Activity: Set down, word for word, every line of the listing below, starting with the one that contains "JP1 pin 2: AC2 -> +12V" and ending with the final line. Include nothing else.

Record excerpts section start

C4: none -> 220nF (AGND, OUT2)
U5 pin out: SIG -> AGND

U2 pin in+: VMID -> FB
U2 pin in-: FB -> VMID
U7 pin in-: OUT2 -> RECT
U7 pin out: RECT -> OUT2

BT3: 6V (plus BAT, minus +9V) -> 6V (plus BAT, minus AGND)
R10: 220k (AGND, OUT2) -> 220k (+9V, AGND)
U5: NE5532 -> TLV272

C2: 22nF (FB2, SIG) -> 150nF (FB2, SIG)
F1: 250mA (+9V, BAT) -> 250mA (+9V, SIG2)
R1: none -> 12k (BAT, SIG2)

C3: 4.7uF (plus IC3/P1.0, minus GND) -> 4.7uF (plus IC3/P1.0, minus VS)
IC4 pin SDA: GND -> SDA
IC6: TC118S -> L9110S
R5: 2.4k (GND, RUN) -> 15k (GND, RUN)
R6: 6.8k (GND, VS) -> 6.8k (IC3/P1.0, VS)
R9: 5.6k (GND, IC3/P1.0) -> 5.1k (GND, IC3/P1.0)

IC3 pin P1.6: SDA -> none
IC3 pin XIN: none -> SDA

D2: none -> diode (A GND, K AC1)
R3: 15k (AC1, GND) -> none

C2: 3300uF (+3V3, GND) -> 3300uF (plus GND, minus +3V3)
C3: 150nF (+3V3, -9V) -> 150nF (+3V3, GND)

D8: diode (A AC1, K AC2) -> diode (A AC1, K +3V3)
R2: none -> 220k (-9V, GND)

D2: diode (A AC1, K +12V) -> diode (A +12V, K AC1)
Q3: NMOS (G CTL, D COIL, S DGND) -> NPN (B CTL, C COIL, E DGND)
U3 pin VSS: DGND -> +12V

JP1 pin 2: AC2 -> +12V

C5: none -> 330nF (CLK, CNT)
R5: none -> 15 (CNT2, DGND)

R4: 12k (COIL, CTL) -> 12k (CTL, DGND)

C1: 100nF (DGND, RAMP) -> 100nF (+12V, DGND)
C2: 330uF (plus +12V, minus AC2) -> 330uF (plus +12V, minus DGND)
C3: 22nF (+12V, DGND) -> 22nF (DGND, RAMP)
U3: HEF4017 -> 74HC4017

Record excerpts section end

Written answer:
JP1 pin 2: AC2 -> +12V

C5: none -> 330nF (CLK, CNT)
R5: none -> 15 (CNT2, DGND)

R4: 12k (COIL, CTL) -> 12k (CTL, DGND)

C1: 100nF (DGND, RAMP) -> 100nF (+12V, DGND)
C2: 330uF (plus +12V, minus AC2) -> 330uF (plus +12V, minus DGND)
C3: 22nF (+12V, DGND) -> 22nF (DGND, RAMP)
U3: HEF4017 -> 74HC4017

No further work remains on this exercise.